■ **Activity**
Repeat every record word for word and omit the images.

Shape state change listings
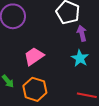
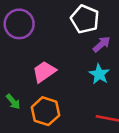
purple arrow: (82, 33) -> (102, 44), turned 63

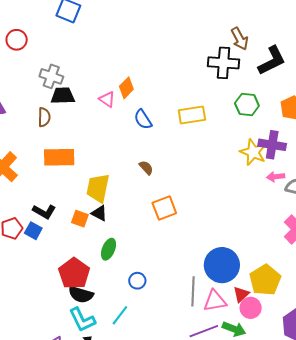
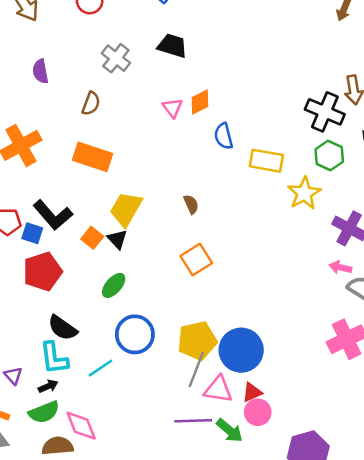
black trapezoid: (63, 96) -> (172, 46), moved
green hexagon: (247, 104) -> (329, 156), moved
blue semicircle: (143, 119) -> (224, 136), moved
yellow star: (253, 152) -> (304, 193), moved
orange square: (164, 208) -> (196, 259), turned -30
black L-shape: (44, 212) -> (53, 215), size x1.4
blue square: (33, 231) -> (32, 233), turned -30
red pentagon: (74, 273) -> (43, 272), moved
yellow pentagon: (265, 280) -> (197, 341), moved
blue circle: (137, 281) -> (135, 334), size x1.8

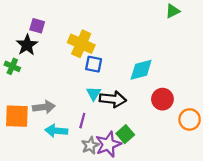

■ **Task solution**
purple arrow: (82, 33) -> (102, 44), turned 63

black trapezoid: (63, 96) -> (172, 46), moved
green hexagon: (247, 104) -> (329, 156), moved
blue semicircle: (143, 119) -> (224, 136), moved
yellow star: (253, 152) -> (304, 193), moved
orange square: (164, 208) -> (196, 259), turned -30
black L-shape: (44, 212) -> (53, 215), size x1.4
blue square: (33, 231) -> (32, 233), turned -30
red pentagon: (74, 273) -> (43, 272), moved
yellow pentagon: (265, 280) -> (197, 341), moved
blue circle: (137, 281) -> (135, 334), size x1.8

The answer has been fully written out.